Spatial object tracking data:
►

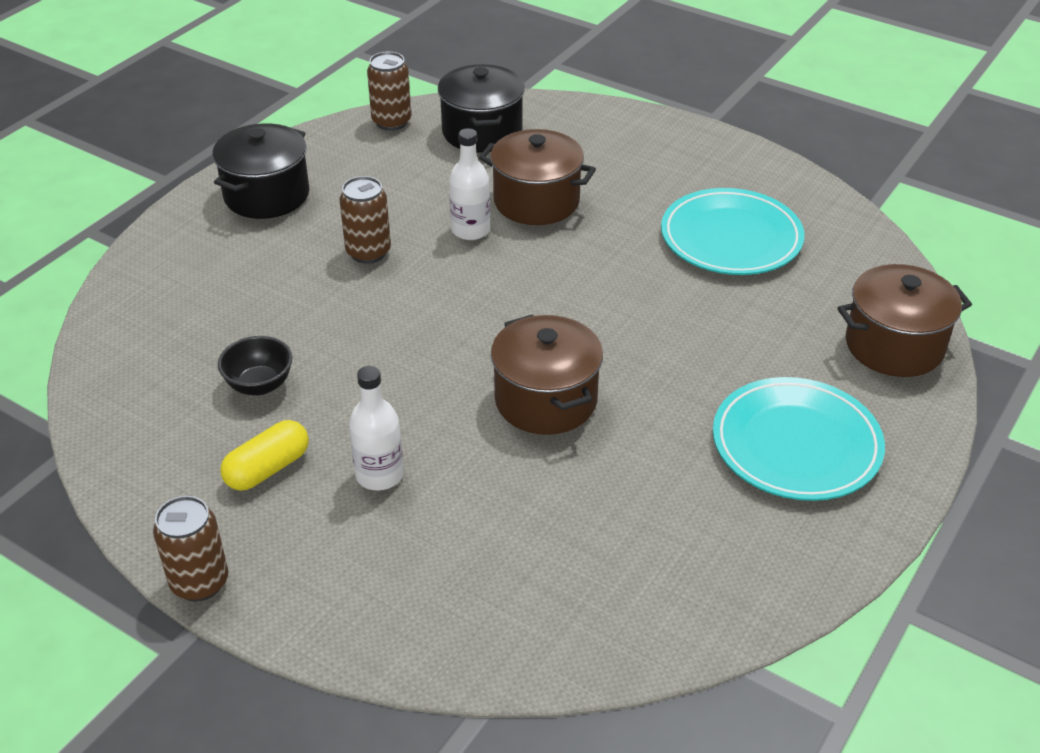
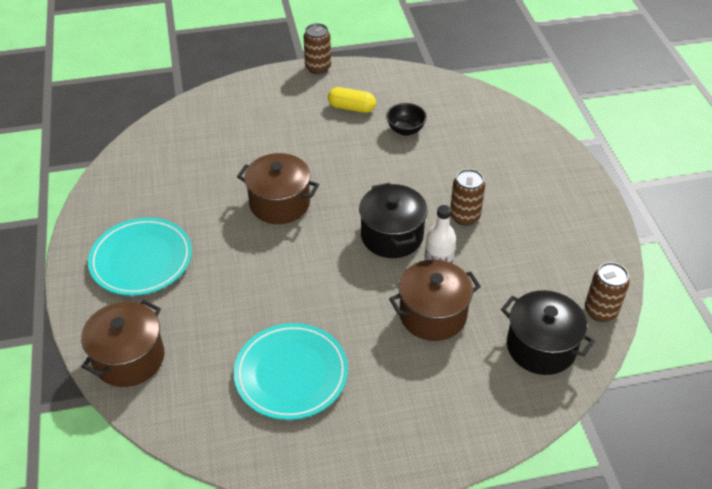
camera: 135 degrees right, 5 degrees up
black pot [213,123,309,219] -> black pot moved to [359,183,428,258]
yellow capsule [220,420,309,491] -> yellow capsule turned 75 degrees counterclockwise [328,87,376,113]
white bottle [349,366,404,491] -> none

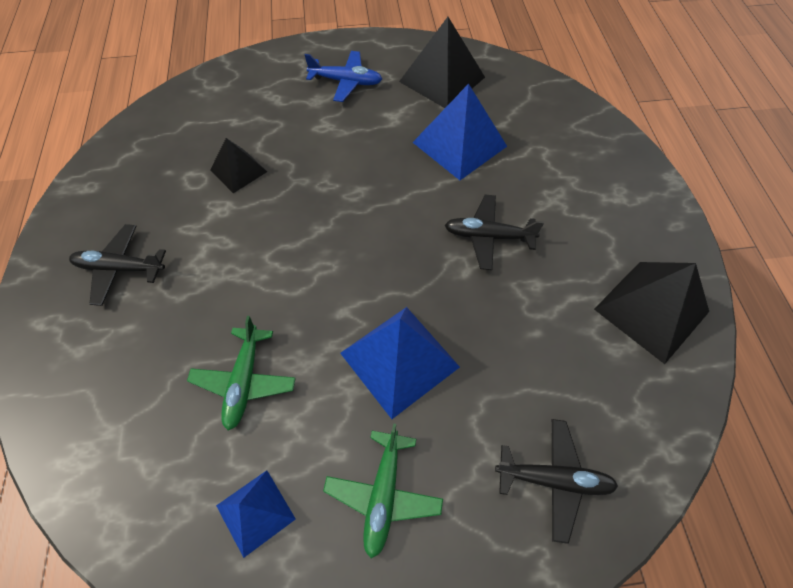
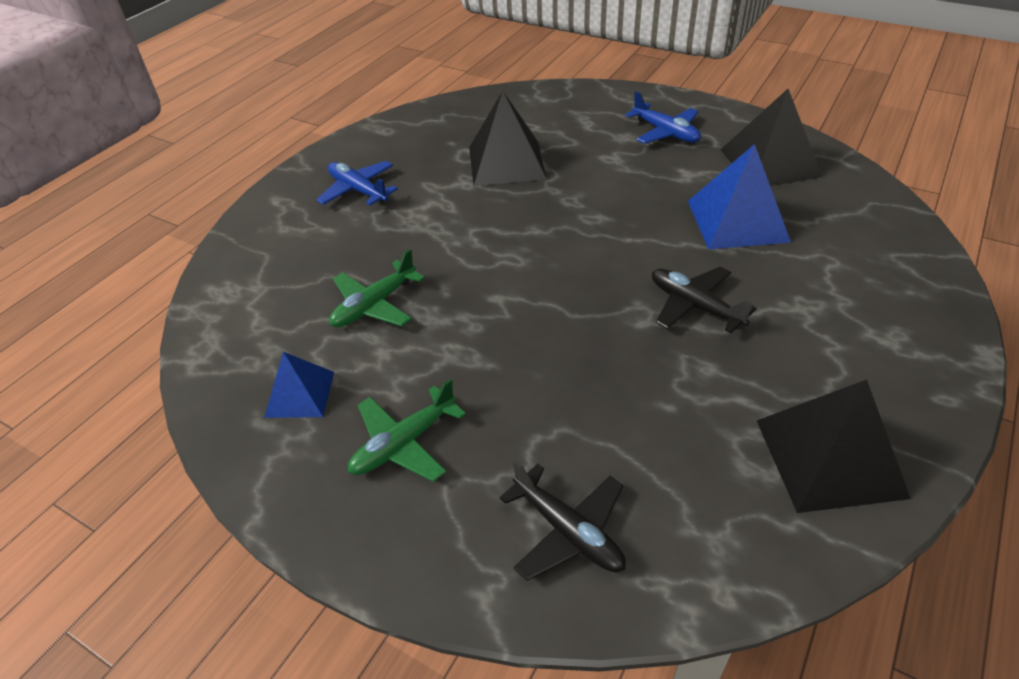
camera: 40 degrees right, 15 degrees down
black plane [69,224,166,306] -> blue plane [316,161,398,206]
black pyramid [210,138,267,193] -> black pyramid [469,91,547,186], size x1.69
blue pyramid [340,307,460,419] -> none

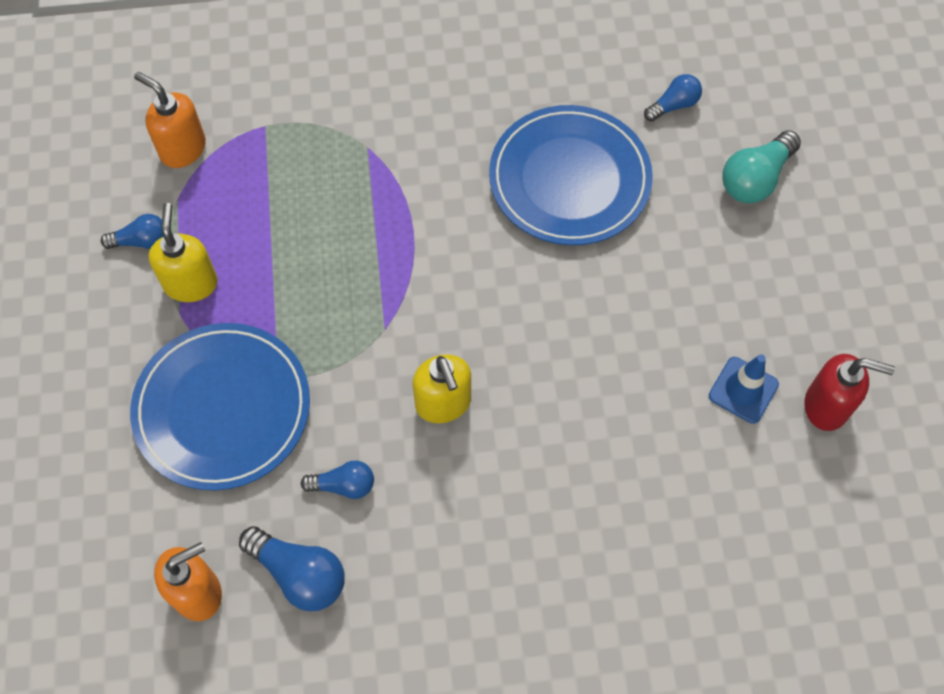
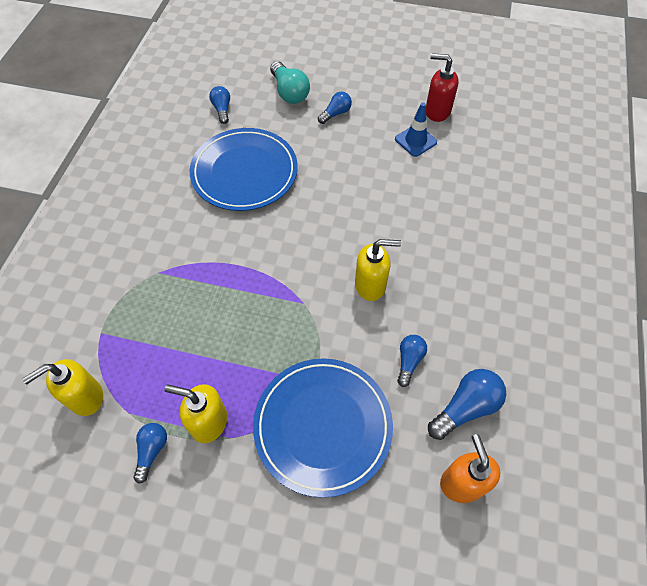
camera: 70 degrees left, 5 degrees down
orange soap dispenser [134,72,206,168] -> yellow soap dispenser [22,359,103,416]
red soap dispenser [804,354,895,431] -> red soap dispenser turned 105 degrees counterclockwise [426,53,459,122]
none -> blue light bulb [318,92,352,124]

◄

__Request__
What lines above hold the word "pyramid"? List them all.

__Your solution__
black pyramid [210,138,267,193] -> black pyramid [469,91,547,186], size x1.69
blue pyramid [340,307,460,419] -> none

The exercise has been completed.